Exercise » Copy every line below that has the word "soap" in it.

Data for analysis »
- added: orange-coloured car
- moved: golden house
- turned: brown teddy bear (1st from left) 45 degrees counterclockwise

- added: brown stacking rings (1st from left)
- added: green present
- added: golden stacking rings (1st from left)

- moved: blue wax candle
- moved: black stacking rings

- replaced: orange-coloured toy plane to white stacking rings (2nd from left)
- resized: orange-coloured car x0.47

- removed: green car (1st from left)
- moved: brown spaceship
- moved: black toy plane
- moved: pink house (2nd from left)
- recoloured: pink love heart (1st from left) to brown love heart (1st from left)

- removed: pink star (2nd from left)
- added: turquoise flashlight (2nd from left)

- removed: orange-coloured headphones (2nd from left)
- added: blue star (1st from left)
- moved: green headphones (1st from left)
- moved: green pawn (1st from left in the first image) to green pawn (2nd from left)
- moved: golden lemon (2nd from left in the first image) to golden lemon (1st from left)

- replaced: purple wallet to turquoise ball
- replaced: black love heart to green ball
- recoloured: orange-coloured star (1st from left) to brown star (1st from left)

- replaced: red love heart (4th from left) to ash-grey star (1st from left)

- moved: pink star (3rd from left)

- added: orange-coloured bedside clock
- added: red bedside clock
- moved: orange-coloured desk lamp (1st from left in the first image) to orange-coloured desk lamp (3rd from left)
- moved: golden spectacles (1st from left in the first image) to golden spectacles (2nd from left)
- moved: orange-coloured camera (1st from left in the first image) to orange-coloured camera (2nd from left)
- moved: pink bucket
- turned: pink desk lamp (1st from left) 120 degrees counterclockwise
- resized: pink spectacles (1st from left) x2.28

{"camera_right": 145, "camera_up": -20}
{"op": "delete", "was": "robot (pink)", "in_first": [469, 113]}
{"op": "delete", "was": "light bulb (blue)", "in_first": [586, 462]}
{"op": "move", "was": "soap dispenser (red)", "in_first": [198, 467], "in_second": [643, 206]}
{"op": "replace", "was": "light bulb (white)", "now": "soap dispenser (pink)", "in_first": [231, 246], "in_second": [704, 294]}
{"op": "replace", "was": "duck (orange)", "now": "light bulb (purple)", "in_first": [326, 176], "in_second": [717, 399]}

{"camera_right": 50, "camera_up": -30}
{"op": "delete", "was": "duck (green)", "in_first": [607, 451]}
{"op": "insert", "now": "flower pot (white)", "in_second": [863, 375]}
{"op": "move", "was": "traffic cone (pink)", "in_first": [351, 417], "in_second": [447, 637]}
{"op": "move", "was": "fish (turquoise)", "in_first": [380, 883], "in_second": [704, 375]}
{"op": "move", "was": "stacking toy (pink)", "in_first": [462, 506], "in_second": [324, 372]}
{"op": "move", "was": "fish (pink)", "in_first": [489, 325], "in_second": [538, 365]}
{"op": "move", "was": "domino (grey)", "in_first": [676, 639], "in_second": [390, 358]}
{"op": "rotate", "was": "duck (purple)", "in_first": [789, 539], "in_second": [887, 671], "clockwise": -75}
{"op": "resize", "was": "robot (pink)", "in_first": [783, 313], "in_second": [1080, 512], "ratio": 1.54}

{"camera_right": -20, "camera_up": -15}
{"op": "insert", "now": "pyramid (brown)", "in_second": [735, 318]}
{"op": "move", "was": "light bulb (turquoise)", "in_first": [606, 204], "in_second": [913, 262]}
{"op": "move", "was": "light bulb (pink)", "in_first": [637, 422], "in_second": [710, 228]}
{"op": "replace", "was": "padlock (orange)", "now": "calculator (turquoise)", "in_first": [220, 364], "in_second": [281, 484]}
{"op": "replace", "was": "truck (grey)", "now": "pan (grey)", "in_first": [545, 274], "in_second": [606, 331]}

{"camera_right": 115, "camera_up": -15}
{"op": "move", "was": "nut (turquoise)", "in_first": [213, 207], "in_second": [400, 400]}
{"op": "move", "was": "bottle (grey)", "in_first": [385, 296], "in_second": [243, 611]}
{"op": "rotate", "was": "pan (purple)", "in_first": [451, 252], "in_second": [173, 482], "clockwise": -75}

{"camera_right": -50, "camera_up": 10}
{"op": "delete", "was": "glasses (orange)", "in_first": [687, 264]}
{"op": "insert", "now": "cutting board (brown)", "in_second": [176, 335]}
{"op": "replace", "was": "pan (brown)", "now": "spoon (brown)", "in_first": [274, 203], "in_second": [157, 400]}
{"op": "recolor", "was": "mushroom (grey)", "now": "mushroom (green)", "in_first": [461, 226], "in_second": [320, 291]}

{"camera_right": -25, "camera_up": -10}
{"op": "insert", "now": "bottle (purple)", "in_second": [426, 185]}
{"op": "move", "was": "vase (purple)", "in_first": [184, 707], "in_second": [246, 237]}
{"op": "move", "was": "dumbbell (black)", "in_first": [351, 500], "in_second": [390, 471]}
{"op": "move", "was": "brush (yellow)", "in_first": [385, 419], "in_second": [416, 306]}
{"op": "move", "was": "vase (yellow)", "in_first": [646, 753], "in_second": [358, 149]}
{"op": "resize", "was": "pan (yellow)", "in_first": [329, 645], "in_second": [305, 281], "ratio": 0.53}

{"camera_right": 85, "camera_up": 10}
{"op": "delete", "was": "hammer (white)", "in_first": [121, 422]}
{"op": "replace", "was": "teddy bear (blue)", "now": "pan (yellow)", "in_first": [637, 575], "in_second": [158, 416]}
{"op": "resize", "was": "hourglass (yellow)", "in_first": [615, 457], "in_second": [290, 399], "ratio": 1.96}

Task answer »
{"op": "move", "was": "soap dispenser (red)", "in_first": [198, 467], "in_second": [643, 206]}
{"op": "replace", "was": "light bulb (white)", "now": "soap dispenser (pink)", "in_first": [231, 246], "in_second": [704, 294]}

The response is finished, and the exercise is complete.